### What to do:
Reproduce verbatim the stretch of the items from the line containing "Locate an element on the screen. This" through the line containing "In the scene", including both of those lines.

### Data provided:
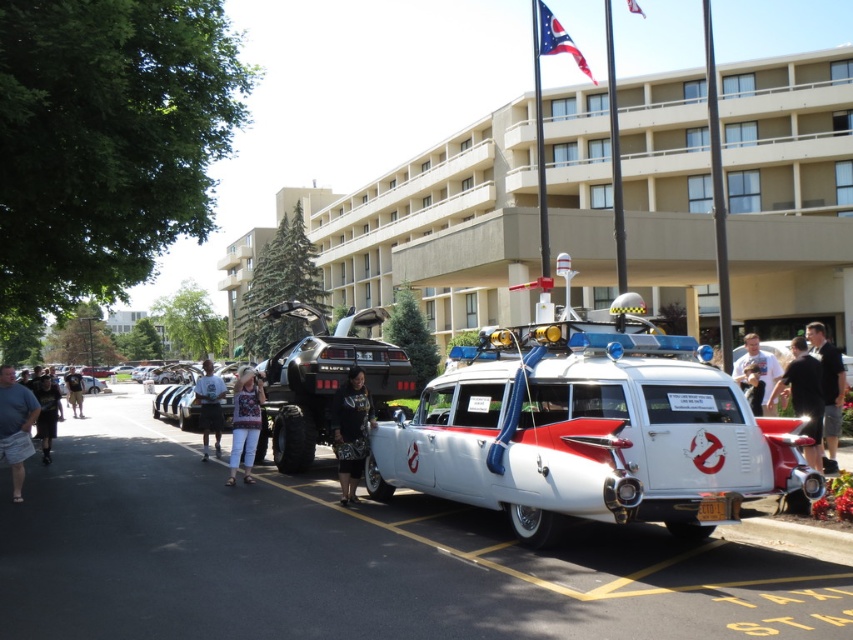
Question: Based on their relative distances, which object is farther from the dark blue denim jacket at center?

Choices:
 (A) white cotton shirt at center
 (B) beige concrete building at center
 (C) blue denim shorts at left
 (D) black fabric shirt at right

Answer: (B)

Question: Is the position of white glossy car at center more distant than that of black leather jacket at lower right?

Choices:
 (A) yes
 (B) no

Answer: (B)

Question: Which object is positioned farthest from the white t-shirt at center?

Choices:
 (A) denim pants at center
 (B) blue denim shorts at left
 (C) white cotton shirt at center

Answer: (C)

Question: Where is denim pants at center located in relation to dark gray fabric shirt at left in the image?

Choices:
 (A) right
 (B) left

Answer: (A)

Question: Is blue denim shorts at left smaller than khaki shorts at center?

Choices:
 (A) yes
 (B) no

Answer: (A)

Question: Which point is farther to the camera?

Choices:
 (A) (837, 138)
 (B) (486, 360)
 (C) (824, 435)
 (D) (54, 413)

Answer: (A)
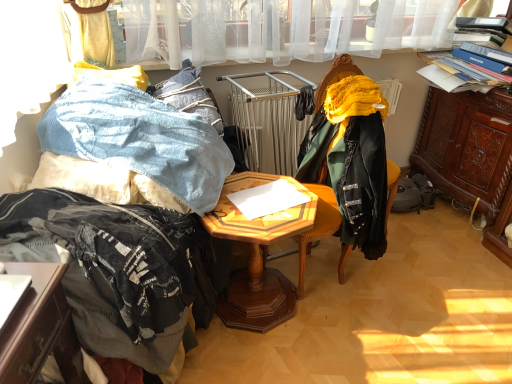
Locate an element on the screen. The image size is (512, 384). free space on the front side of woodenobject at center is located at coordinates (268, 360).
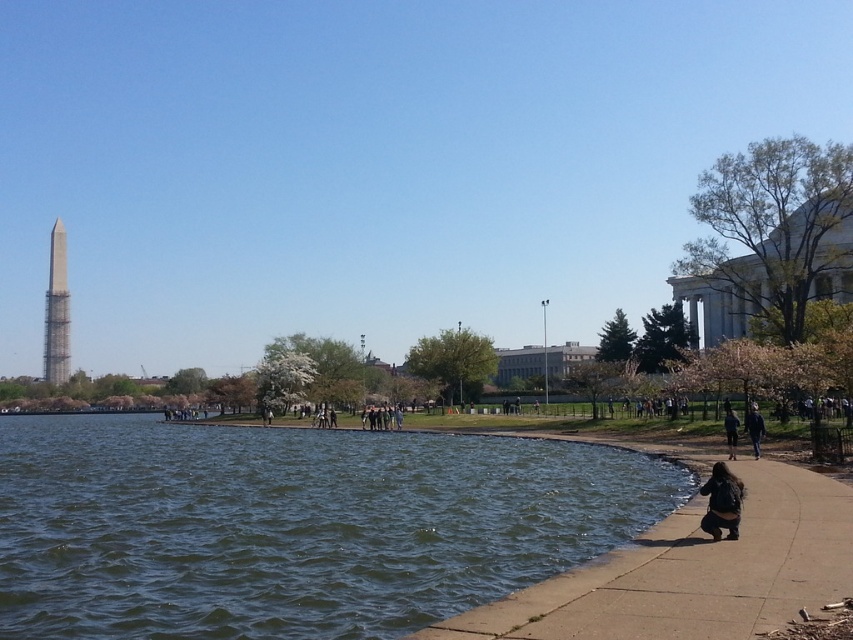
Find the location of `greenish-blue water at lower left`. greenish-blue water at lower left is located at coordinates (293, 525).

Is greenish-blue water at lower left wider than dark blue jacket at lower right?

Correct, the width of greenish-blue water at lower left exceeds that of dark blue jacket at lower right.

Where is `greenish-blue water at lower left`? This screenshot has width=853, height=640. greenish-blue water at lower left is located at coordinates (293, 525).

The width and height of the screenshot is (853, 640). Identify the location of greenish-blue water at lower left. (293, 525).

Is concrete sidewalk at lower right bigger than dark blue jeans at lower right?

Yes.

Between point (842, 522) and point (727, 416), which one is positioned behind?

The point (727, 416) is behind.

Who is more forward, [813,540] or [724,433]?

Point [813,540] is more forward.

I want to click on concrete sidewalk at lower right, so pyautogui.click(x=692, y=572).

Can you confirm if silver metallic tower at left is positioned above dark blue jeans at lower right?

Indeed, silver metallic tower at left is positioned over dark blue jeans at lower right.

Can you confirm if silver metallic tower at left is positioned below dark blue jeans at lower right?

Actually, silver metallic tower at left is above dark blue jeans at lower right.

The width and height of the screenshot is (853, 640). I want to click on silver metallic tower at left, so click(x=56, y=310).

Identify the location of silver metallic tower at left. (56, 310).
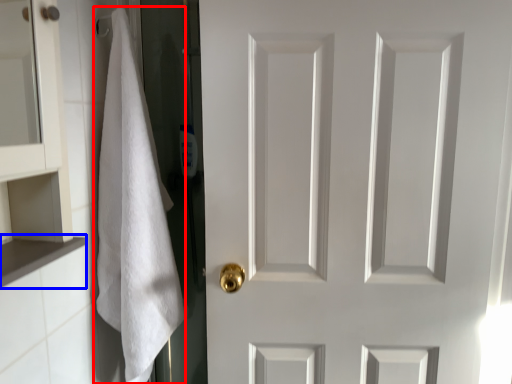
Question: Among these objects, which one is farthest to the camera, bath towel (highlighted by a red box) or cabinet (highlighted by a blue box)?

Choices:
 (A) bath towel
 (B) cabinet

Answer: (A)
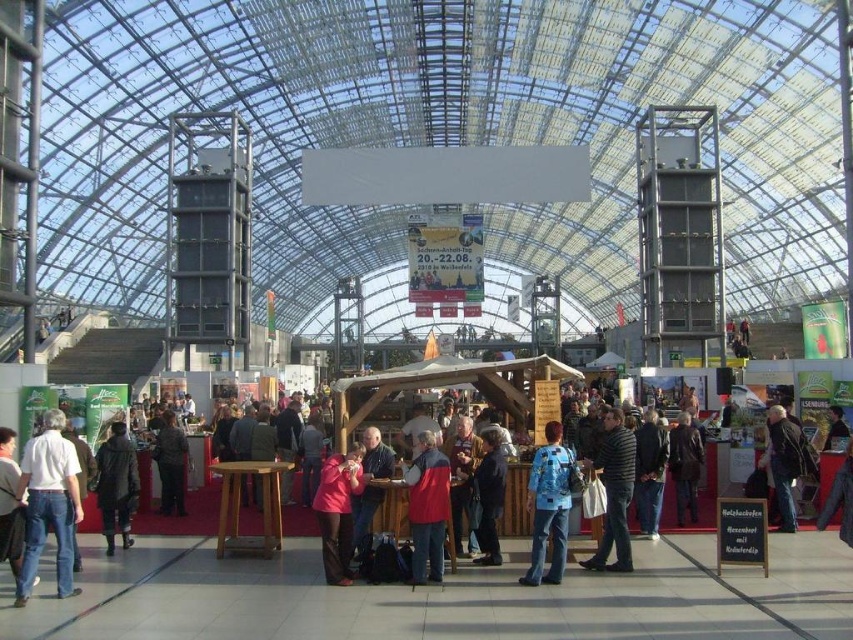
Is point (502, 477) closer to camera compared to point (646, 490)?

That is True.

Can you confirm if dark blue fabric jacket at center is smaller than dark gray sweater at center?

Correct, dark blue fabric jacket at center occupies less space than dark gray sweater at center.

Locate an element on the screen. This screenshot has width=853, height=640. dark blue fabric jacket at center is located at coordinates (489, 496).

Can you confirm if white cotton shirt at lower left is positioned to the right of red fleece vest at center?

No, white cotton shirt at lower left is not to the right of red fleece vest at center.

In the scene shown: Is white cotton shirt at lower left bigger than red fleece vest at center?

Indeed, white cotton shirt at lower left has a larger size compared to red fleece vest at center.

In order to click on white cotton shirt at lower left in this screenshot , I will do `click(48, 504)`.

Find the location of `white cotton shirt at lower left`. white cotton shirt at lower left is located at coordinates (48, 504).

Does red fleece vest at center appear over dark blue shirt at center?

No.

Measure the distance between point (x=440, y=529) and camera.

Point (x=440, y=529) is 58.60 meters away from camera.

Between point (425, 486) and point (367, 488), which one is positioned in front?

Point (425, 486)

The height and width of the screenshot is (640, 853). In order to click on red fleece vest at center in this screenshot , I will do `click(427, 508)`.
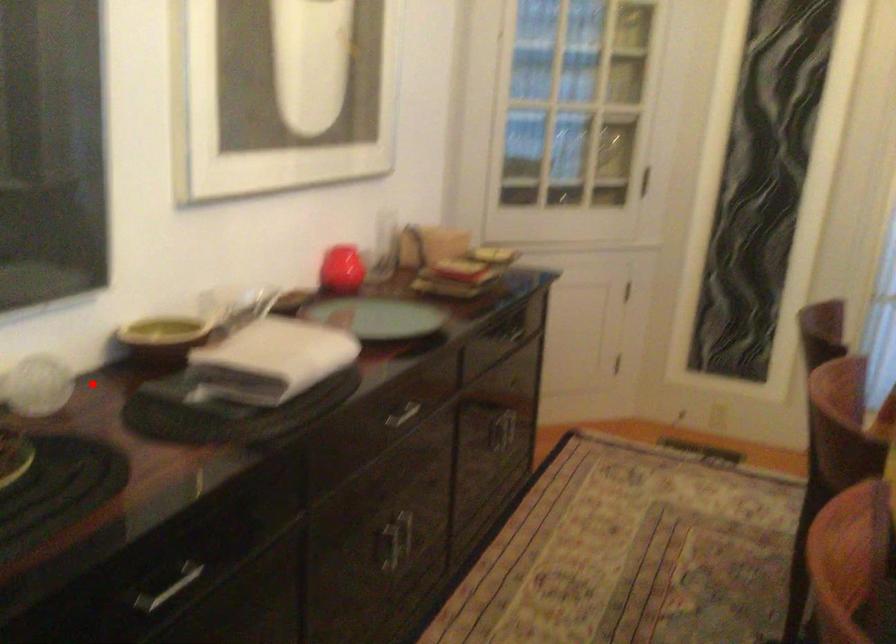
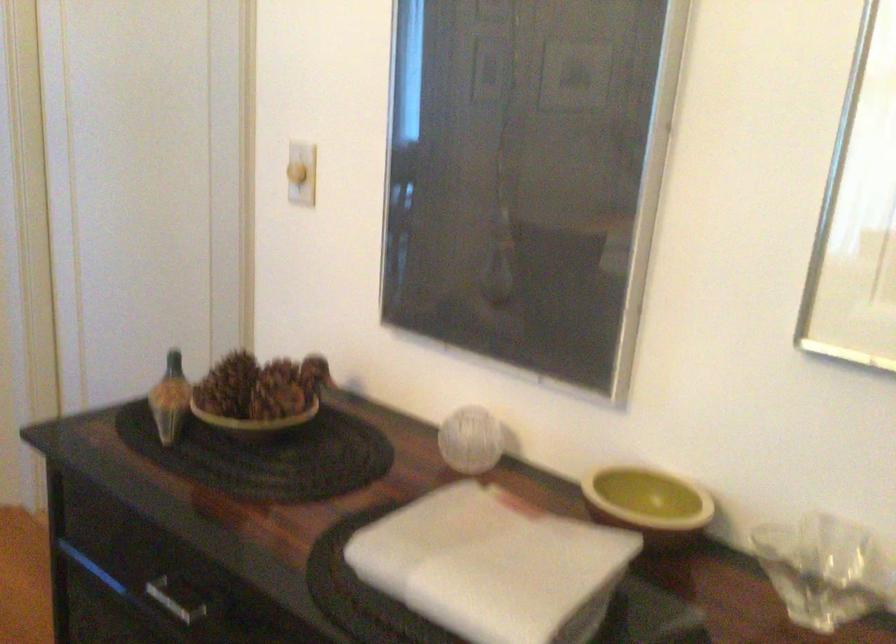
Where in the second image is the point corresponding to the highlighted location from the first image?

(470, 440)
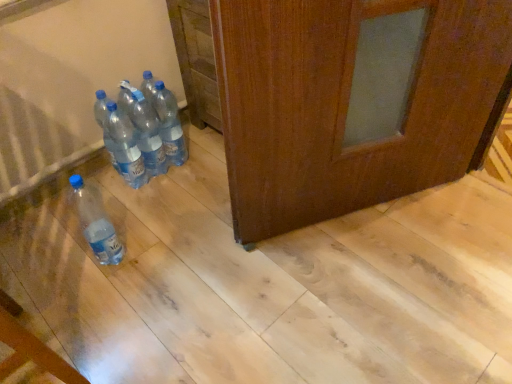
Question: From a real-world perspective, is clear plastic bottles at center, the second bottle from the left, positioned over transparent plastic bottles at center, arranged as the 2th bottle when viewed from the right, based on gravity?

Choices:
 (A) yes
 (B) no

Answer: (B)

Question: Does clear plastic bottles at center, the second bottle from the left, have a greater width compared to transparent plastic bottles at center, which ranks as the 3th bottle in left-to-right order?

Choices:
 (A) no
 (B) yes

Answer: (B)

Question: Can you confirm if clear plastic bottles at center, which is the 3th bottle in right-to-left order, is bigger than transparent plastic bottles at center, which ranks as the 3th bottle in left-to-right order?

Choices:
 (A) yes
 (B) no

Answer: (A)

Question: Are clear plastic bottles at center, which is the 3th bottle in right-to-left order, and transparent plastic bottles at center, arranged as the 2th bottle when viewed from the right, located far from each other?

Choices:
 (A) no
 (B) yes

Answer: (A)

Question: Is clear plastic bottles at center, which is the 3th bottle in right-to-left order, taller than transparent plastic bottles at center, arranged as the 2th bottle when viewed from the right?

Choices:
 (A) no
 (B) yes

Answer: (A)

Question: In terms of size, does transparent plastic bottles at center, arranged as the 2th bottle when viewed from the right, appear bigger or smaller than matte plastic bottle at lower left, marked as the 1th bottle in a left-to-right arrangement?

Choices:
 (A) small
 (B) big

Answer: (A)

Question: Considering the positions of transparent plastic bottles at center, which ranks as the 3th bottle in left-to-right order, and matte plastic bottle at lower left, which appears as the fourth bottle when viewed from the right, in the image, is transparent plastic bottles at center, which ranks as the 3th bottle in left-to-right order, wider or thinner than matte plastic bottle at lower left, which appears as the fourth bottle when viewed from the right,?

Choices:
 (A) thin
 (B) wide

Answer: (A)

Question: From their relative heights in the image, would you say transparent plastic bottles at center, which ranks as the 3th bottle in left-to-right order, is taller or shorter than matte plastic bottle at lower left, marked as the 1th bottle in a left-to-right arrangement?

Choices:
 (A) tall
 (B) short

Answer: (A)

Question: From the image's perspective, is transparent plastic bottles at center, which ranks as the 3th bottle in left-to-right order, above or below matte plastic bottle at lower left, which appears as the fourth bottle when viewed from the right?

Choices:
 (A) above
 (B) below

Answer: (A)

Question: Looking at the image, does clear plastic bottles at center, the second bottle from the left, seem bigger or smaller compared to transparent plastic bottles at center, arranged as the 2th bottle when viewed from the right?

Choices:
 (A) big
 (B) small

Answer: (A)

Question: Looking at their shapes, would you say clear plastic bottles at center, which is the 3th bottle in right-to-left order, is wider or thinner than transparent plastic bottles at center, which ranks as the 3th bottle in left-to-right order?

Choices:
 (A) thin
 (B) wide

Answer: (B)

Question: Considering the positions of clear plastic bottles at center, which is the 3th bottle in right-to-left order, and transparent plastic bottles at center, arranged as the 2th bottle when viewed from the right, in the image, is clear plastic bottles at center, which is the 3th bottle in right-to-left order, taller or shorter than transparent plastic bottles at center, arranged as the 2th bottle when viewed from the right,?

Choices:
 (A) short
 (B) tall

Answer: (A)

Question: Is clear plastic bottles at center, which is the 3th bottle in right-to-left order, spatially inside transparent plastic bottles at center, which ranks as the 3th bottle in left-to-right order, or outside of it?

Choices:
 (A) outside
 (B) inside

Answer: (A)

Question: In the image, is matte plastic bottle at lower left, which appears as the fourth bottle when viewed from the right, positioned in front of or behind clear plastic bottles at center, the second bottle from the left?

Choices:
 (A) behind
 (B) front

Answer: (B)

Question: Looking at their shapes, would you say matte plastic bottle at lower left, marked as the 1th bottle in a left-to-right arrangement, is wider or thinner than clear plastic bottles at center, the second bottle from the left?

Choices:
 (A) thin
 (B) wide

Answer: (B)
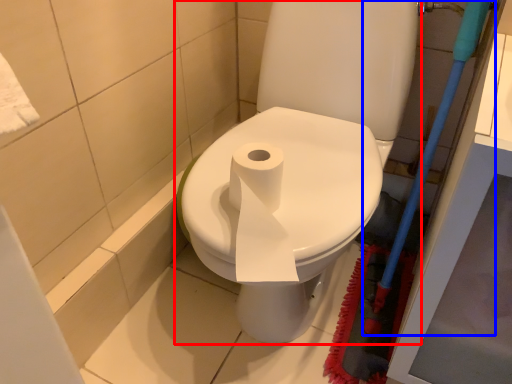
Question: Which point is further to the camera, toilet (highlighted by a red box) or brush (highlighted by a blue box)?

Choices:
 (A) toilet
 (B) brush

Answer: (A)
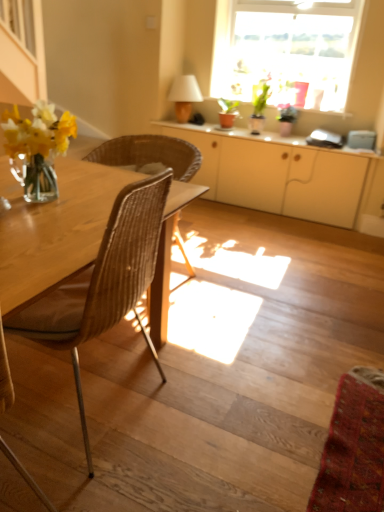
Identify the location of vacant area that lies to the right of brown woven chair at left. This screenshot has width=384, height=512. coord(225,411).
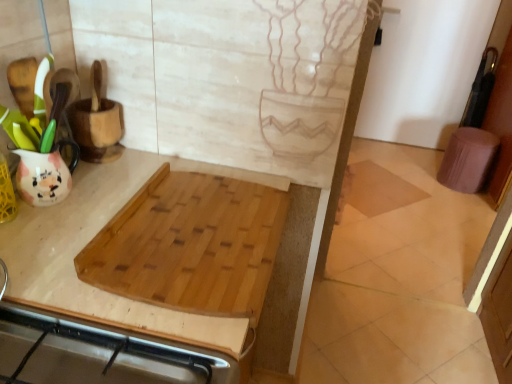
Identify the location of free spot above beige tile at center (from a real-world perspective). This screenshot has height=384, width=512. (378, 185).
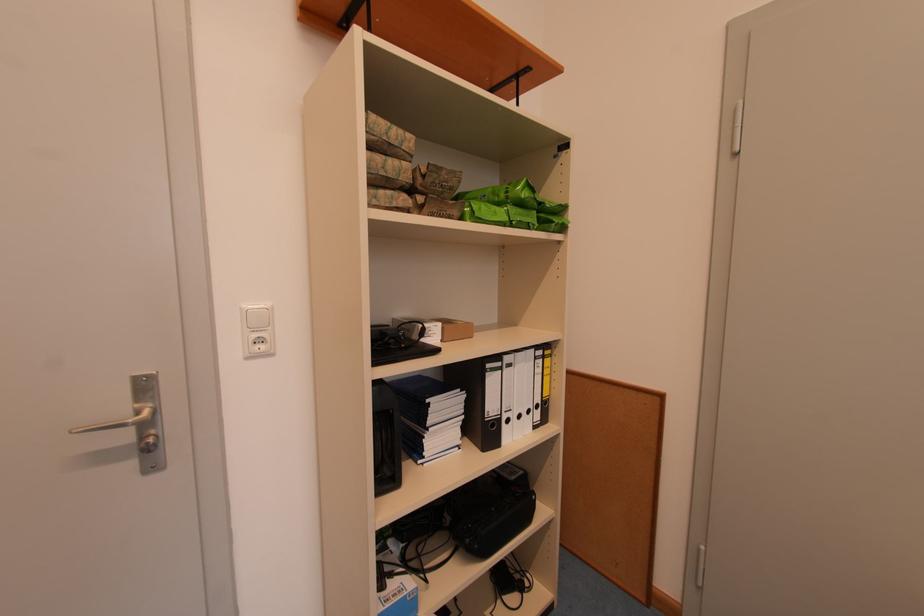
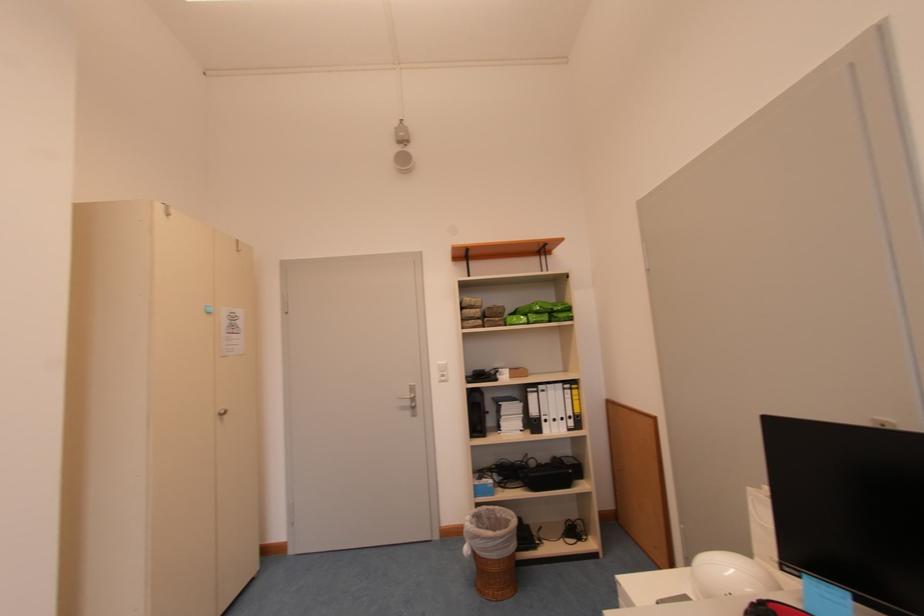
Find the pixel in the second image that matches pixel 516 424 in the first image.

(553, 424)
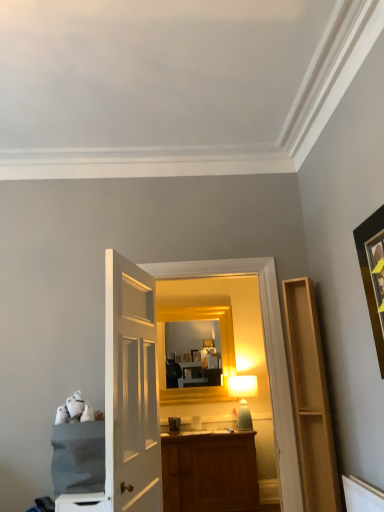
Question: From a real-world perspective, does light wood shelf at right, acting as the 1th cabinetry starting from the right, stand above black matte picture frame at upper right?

### Response to this exercise:
Locate an element on the screen. This screenshot has width=853, height=640. dark blue fabric jacket at center is located at coordinates (489, 496).

Can you confirm if white cotton shirt at lower left is positioned to the right of red fleece vest at center?

No, white cotton shirt at lower left is not to the right of red fleece vest at center.

In the scene shown: Is white cotton shirt at lower left bigger than red fleece vest at center?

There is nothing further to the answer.